● **TO DO**
Would you return, word for word, the lines of the data below from the line with "SW1: button (+5V, n11) -> button (0V, n11)" through the line with "L1: none -> 47uH (+12V, COM)", and no others?

● **RECORDED DATA**
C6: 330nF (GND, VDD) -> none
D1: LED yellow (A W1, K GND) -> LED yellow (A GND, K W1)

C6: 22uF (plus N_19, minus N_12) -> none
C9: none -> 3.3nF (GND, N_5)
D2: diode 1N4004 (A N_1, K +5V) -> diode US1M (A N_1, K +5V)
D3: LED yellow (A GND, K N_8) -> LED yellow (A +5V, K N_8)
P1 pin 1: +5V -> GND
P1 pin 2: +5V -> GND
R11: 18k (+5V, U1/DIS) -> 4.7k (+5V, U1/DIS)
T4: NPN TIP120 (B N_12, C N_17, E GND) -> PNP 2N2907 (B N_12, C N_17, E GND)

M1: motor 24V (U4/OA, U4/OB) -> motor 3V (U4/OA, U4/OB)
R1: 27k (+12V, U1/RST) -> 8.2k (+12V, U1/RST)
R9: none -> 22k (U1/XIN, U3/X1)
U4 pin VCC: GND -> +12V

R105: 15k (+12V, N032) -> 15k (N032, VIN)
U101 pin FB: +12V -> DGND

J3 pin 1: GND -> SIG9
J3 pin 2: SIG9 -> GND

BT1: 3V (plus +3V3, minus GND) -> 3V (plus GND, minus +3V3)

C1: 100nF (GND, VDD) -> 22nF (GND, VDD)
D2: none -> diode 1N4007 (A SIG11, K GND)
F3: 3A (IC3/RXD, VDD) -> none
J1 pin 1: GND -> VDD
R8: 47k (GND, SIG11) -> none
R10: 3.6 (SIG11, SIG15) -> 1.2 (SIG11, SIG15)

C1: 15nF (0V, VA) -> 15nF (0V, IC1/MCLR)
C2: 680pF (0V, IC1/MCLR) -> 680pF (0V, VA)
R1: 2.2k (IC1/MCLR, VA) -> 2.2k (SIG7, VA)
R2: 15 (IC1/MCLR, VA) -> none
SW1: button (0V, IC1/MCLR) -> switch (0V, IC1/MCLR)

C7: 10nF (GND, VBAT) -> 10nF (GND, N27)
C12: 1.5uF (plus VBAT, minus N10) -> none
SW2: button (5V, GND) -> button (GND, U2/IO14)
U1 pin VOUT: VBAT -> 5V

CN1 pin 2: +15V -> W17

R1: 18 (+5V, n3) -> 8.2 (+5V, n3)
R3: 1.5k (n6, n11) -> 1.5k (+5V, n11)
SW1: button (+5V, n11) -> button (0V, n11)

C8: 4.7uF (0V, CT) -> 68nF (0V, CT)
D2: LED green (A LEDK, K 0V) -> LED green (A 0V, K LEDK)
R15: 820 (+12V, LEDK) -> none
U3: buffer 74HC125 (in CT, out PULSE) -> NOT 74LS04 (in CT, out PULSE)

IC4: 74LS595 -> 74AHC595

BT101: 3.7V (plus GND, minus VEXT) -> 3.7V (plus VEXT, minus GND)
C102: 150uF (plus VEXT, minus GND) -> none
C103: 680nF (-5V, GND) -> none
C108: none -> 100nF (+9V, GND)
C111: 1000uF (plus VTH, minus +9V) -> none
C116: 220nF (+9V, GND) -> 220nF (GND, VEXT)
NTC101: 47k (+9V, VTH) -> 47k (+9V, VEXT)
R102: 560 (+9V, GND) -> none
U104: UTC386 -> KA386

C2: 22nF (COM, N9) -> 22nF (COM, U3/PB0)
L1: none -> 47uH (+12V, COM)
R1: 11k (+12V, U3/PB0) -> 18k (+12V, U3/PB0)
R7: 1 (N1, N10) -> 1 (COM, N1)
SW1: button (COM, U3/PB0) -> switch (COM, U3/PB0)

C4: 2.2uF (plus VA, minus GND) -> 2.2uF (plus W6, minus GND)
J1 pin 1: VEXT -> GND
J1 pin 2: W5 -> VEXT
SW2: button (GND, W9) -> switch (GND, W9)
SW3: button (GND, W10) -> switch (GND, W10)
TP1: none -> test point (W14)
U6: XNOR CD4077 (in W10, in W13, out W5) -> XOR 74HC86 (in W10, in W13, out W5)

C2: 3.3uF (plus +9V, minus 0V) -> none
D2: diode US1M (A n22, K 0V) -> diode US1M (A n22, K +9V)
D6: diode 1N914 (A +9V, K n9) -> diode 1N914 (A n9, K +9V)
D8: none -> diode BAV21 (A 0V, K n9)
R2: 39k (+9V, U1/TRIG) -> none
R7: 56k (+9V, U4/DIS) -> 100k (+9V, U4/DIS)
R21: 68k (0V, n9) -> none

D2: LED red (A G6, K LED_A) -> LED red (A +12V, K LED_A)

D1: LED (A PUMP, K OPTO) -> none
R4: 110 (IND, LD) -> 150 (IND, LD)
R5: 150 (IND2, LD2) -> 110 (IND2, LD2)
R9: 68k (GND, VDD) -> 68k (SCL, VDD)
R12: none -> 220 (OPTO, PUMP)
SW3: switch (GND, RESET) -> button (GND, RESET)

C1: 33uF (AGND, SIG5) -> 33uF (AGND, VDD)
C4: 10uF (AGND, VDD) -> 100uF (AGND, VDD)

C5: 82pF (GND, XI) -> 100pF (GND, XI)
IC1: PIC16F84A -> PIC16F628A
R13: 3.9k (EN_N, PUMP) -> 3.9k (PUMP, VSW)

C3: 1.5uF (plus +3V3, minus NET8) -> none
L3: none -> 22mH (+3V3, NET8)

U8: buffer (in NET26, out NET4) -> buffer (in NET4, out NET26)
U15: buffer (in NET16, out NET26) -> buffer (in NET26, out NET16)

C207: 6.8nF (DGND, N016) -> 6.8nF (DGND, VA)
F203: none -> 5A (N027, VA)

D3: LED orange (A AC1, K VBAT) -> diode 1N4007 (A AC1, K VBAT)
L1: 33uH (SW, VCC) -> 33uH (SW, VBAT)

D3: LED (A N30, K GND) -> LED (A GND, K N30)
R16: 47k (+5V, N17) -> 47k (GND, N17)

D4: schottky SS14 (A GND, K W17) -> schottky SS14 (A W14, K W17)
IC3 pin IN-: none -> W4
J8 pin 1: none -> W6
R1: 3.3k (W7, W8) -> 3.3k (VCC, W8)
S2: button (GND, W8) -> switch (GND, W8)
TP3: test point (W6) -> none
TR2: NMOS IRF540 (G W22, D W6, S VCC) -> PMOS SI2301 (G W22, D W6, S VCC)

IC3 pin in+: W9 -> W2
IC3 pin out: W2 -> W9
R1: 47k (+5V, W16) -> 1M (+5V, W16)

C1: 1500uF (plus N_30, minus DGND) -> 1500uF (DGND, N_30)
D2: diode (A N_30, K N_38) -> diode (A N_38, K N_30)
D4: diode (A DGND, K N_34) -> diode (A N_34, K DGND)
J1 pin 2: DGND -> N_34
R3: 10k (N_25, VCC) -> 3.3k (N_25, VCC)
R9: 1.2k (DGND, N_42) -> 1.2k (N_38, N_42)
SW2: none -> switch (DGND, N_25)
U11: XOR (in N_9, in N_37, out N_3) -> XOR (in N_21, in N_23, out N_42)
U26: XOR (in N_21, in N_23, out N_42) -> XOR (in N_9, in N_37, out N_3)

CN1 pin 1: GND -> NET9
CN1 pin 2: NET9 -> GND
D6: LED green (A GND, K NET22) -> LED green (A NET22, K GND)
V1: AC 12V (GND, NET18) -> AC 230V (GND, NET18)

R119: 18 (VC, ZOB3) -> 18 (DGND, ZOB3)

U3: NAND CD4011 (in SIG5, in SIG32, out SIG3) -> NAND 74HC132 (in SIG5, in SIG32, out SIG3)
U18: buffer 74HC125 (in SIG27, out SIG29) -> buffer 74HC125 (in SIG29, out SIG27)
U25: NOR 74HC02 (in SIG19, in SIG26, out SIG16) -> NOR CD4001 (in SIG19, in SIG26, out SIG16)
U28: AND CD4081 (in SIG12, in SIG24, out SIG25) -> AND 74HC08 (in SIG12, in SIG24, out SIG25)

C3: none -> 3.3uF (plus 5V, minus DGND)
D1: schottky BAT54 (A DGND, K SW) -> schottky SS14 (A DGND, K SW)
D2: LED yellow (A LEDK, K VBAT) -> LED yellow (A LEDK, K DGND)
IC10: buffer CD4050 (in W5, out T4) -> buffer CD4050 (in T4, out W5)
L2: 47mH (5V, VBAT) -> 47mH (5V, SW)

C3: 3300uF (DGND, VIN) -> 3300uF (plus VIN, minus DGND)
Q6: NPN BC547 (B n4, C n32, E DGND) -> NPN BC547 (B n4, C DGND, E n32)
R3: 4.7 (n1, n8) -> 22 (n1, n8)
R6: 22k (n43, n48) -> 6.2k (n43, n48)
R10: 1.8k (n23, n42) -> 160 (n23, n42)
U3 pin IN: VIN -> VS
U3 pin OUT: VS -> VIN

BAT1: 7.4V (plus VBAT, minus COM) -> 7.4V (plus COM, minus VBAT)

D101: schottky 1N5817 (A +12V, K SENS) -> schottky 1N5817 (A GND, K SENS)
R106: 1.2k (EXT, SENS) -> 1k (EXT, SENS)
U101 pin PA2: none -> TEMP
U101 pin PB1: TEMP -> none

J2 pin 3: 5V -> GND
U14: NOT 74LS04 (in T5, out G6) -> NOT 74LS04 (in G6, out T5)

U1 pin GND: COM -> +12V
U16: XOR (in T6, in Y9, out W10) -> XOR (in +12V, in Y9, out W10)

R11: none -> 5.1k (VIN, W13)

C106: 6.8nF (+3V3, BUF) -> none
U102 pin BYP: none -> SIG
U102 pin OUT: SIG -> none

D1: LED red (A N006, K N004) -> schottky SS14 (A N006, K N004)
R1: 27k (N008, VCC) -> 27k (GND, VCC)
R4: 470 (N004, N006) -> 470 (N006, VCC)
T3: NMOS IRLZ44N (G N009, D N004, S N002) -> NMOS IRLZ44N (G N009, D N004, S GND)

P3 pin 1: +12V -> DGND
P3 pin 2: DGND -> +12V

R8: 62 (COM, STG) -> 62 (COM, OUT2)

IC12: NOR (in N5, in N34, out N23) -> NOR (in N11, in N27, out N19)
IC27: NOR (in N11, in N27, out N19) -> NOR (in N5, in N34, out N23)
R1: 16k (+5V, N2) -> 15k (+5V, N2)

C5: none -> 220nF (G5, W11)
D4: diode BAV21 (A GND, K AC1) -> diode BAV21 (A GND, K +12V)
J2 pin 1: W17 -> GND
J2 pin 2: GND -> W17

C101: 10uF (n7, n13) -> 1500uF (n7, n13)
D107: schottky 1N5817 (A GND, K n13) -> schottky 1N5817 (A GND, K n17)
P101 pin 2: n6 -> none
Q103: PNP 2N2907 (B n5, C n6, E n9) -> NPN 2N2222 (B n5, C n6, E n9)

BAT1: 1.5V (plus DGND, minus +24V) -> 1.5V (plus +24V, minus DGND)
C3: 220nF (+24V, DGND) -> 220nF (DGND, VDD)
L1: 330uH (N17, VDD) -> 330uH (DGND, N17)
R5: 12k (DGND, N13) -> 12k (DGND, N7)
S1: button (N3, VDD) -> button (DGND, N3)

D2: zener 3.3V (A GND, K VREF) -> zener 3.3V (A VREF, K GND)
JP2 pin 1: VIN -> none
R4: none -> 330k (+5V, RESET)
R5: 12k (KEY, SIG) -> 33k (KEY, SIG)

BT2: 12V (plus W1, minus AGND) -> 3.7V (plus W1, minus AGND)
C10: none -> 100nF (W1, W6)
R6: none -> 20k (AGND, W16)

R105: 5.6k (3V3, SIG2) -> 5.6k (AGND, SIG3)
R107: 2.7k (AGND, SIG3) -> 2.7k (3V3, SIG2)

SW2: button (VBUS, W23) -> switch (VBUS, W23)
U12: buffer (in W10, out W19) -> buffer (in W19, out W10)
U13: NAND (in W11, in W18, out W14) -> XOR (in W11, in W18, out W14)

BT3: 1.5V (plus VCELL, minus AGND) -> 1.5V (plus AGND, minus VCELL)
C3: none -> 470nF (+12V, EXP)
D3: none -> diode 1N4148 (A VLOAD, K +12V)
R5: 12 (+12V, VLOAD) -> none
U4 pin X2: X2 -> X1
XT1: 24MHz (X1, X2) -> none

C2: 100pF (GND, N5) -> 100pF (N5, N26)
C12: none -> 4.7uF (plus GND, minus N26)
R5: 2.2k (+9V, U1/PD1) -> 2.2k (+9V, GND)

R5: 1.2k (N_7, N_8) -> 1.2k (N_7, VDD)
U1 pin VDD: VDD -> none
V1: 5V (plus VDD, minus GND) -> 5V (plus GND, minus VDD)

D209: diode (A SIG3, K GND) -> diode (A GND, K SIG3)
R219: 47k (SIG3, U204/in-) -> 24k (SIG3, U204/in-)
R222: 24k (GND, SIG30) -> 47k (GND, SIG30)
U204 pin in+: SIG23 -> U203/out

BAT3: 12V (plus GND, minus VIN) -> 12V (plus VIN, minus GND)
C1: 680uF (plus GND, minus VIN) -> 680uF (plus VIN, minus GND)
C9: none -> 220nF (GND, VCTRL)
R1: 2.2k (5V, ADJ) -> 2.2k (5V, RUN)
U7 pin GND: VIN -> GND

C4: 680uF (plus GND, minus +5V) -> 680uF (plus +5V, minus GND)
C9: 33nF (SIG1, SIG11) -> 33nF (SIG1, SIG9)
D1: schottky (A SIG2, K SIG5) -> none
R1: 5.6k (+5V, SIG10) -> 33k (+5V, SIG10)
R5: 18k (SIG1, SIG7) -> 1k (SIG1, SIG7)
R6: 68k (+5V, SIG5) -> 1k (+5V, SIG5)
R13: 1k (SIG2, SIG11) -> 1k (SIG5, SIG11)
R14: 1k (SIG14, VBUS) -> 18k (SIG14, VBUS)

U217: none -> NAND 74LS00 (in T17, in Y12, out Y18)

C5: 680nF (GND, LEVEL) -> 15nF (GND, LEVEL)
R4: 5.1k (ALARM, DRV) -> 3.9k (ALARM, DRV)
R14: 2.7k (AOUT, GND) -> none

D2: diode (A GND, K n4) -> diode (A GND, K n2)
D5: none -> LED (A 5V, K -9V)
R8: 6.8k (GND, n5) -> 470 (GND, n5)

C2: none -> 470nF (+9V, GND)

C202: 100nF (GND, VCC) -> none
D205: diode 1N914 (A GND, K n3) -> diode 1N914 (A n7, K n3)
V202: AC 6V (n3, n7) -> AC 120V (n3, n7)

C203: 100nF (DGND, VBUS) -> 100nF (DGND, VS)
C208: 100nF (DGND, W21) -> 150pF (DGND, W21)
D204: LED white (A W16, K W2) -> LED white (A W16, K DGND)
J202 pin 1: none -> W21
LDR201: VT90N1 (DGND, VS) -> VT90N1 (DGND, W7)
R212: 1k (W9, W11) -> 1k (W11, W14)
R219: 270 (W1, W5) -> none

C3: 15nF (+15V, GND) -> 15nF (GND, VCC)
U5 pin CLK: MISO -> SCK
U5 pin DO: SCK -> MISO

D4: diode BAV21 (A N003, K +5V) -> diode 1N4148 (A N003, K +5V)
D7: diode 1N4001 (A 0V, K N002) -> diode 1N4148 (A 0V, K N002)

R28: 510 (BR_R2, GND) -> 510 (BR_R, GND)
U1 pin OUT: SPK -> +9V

● **ANSWER BELOW**
SW1: button (+5V, n11) -> button (0V, n11)

C8: 4.7uF (0V, CT) -> 68nF (0V, CT)
D2: LED green (A LEDK, K 0V) -> LED green (A 0V, K LEDK)
R15: 820 (+12V, LEDK) -> none
U3: buffer 74HC125 (in CT, out PULSE) -> NOT 74LS04 (in CT, out PULSE)

IC4: 74LS595 -> 74AHC595

BT101: 3.7V (plus GND, minus VEXT) -> 3.7V (plus VEXT, minus GND)
C102: 150uF (plus VEXT, minus GND) -> none
C103: 680nF (-5V, GND) -> none
C108: none -> 100nF (+9V, GND)
C111: 1000uF (plus VTH, minus +9V) -> none
C116: 220nF (+9V, GND) -> 220nF (GND, VEXT)
NTC101: 47k (+9V, VTH) -> 47k (+9V, VEXT)
R102: 560 (+9V, GND) -> none
U104: UTC386 -> KA386

C2: 22nF (COM, N9) -> 22nF (COM, U3/PB0)
L1: none -> 47uH (+12V, COM)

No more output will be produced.